DATA SHOWN START

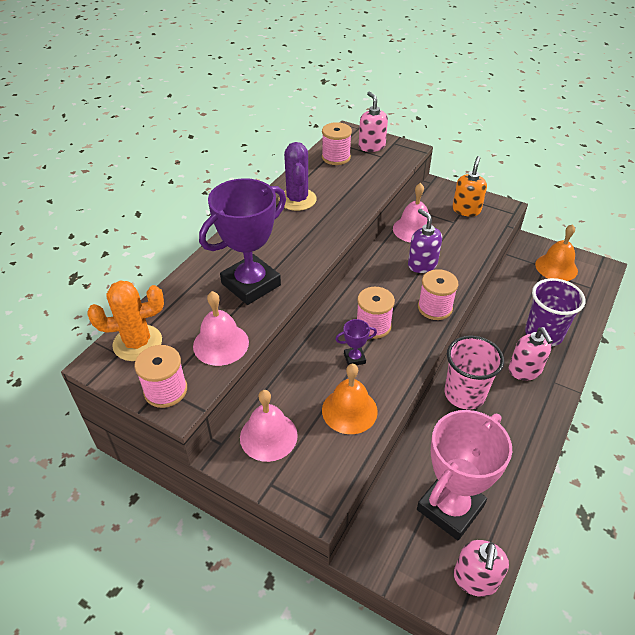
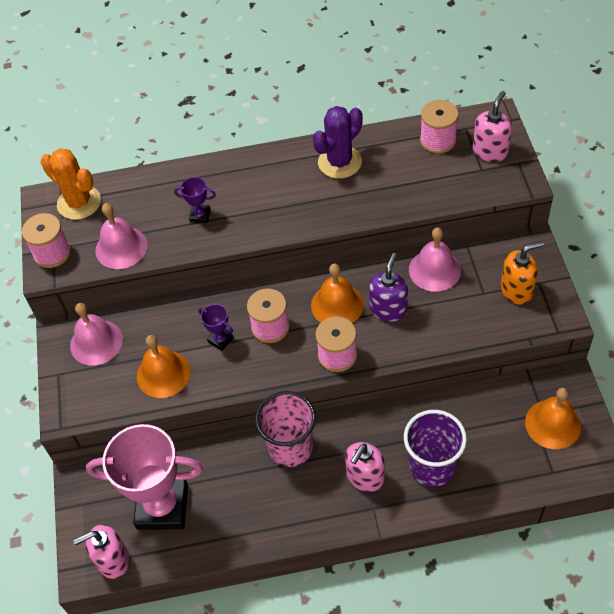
camera: 55 degrees right, 10 degrees up
(251, 284) = (200, 215): purple trophy -> purple trophy, size x0.41
(392, 284) = (337, 305): none -> orange bell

DATA SHOWN END

**REQUIRED WORK**.
Retype the lines above without alteration. The first is the one containing "(251, 284) = (200, 215): purple", and the last is the final line of the data.

**ANSWER TO THE EXERCISE**.
(251, 284) = (200, 215): purple trophy -> purple trophy, size x0.41
(392, 284) = (337, 305): none -> orange bell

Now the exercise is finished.